== Excerpted records

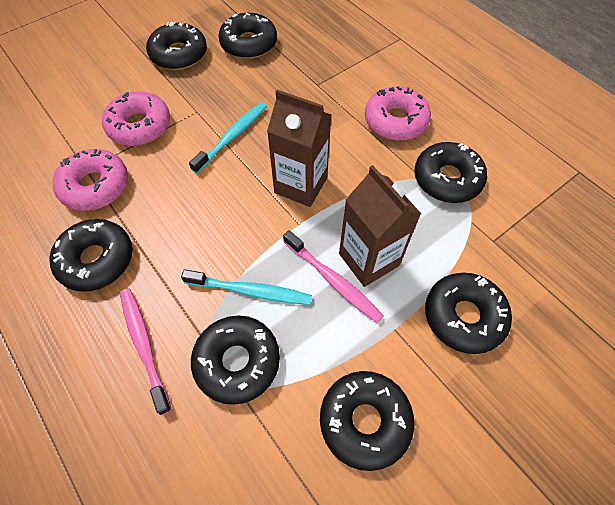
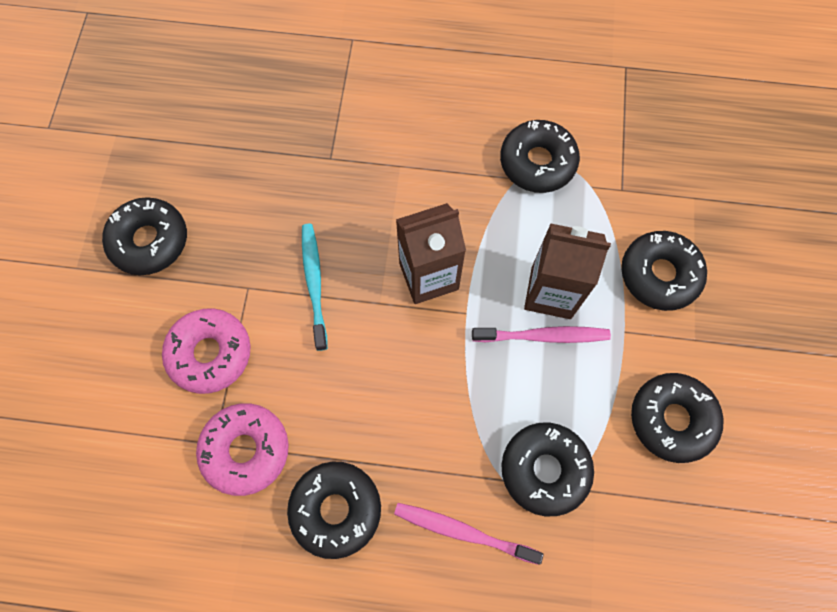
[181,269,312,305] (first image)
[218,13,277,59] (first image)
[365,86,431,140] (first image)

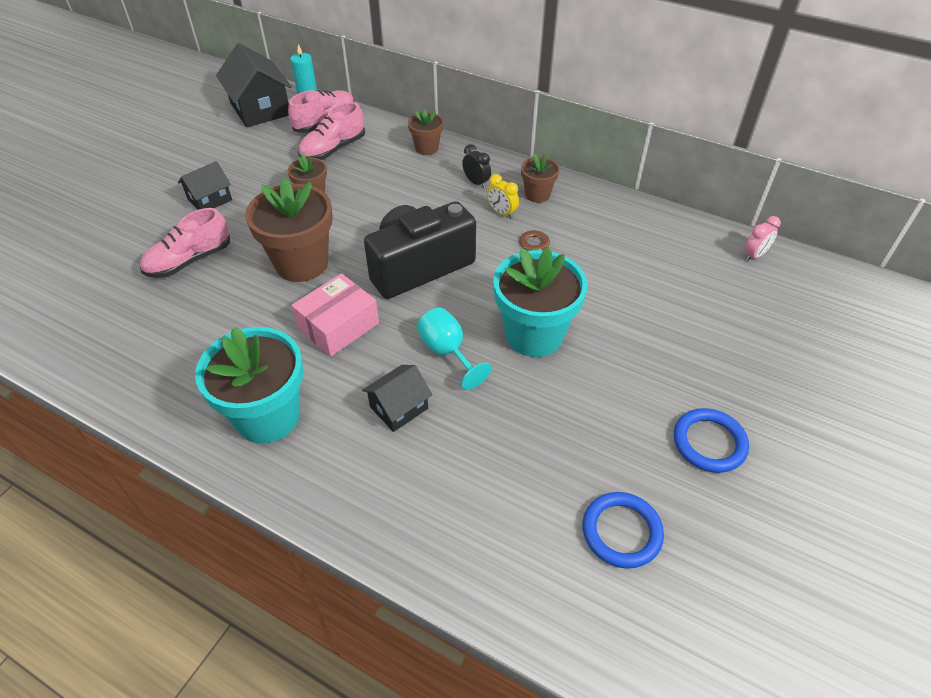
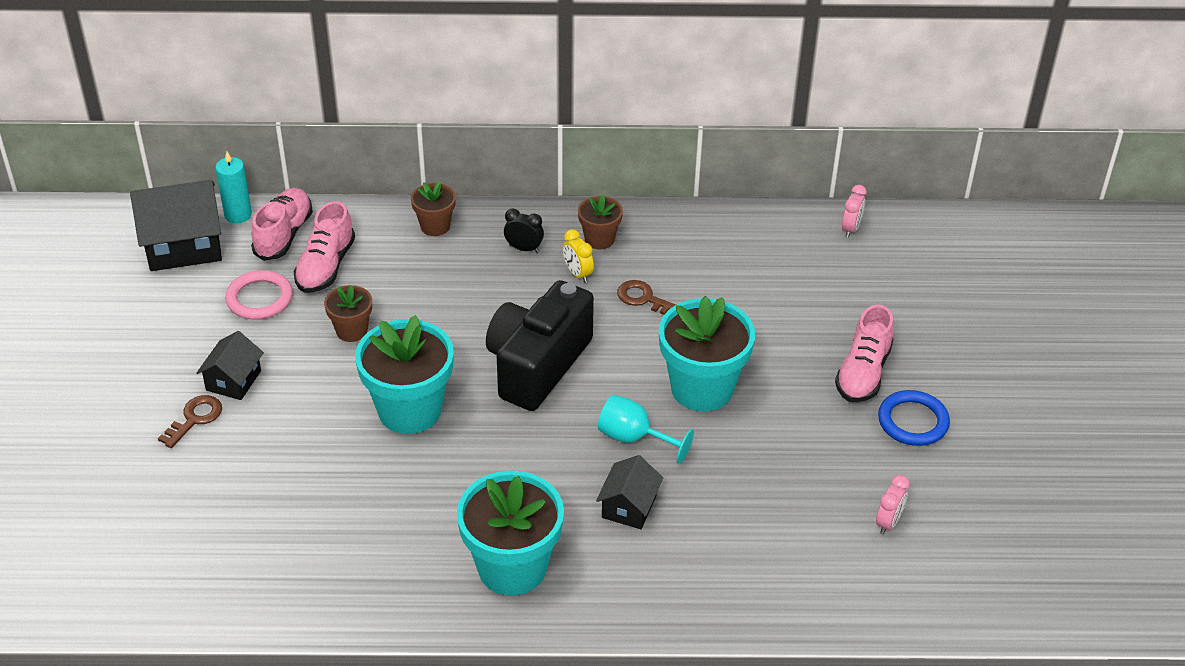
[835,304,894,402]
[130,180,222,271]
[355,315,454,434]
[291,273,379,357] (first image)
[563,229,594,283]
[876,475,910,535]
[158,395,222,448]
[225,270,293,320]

====
== Excerpted records

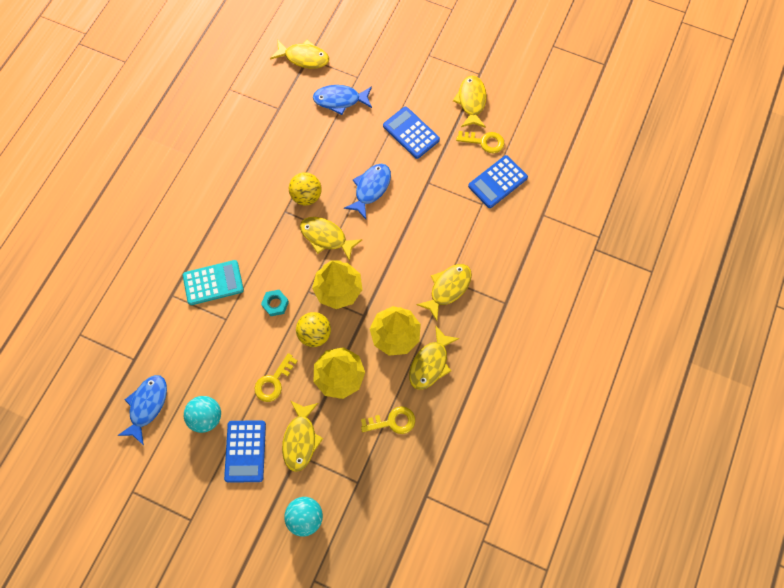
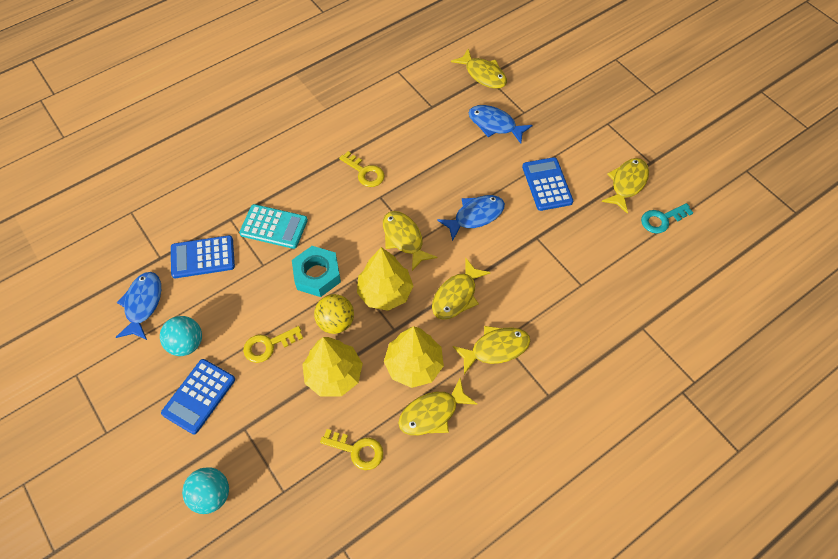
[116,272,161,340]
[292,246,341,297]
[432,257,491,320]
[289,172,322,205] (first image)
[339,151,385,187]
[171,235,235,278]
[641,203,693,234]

====
== Excerpted records

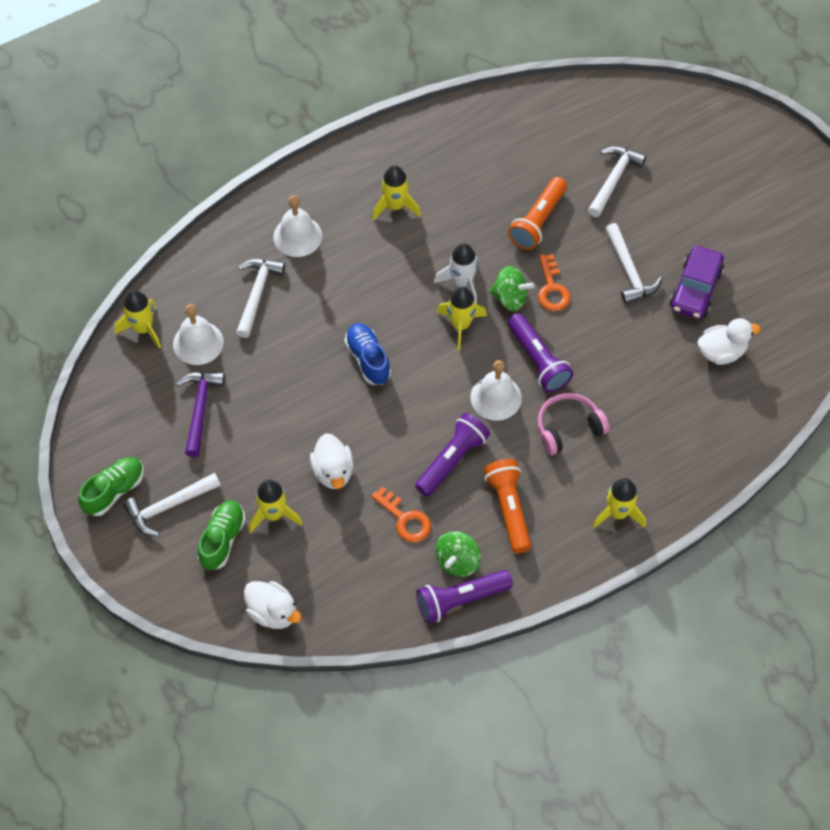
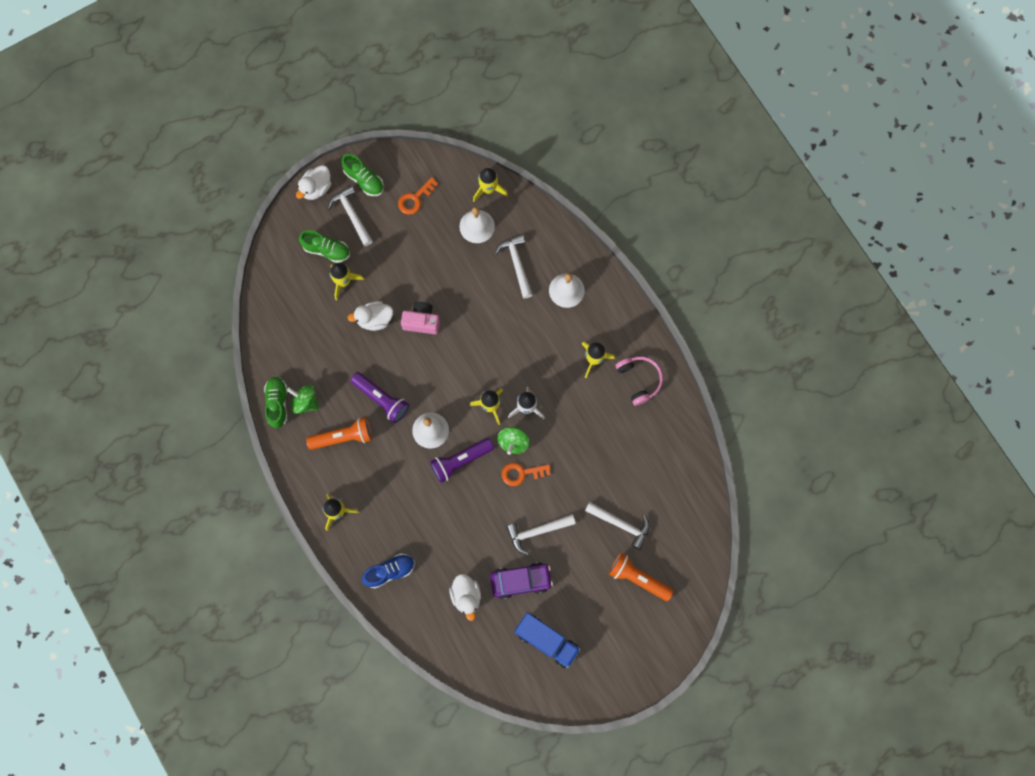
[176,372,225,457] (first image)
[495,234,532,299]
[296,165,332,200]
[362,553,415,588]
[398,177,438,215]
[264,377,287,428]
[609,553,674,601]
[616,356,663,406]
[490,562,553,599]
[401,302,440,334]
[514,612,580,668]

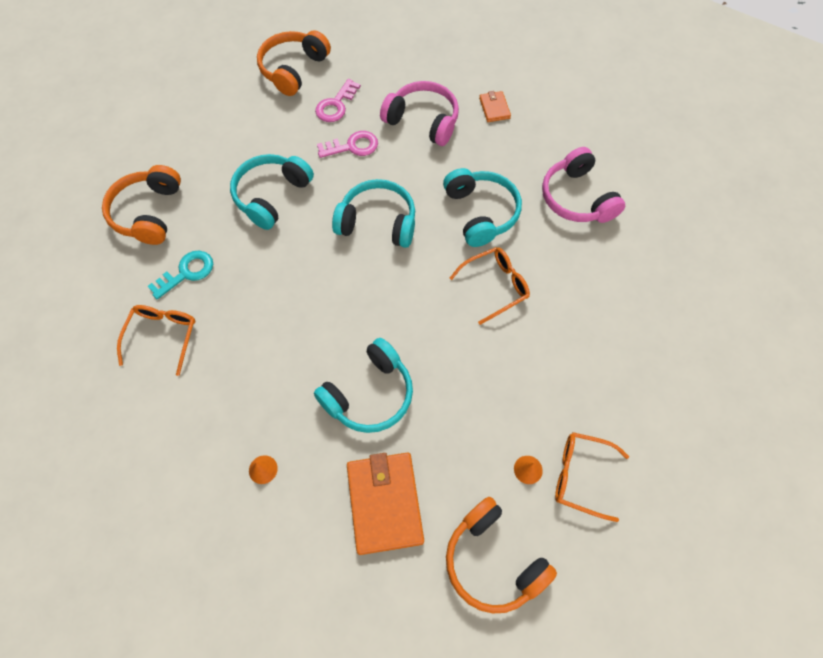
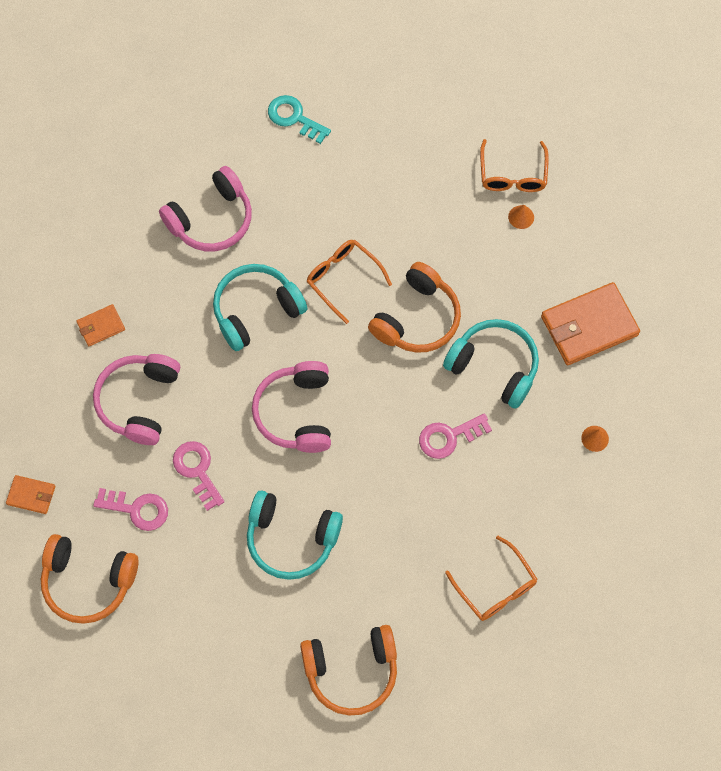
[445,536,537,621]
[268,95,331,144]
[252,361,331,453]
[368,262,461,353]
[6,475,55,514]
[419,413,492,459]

====

▶ **Goal of the exercise**
Give back precisely the lines above that start at the line containing "[835,304,894,402]" and end at the line containing "[225,270,293,320]", inclusive. No other lines belong in the output.

▶ **Task response**
[835,304,894,402]
[130,180,222,271]
[355,315,454,434]
[291,273,379,357] (first image)
[563,229,594,283]
[876,475,910,535]
[158,395,222,448]
[225,270,293,320]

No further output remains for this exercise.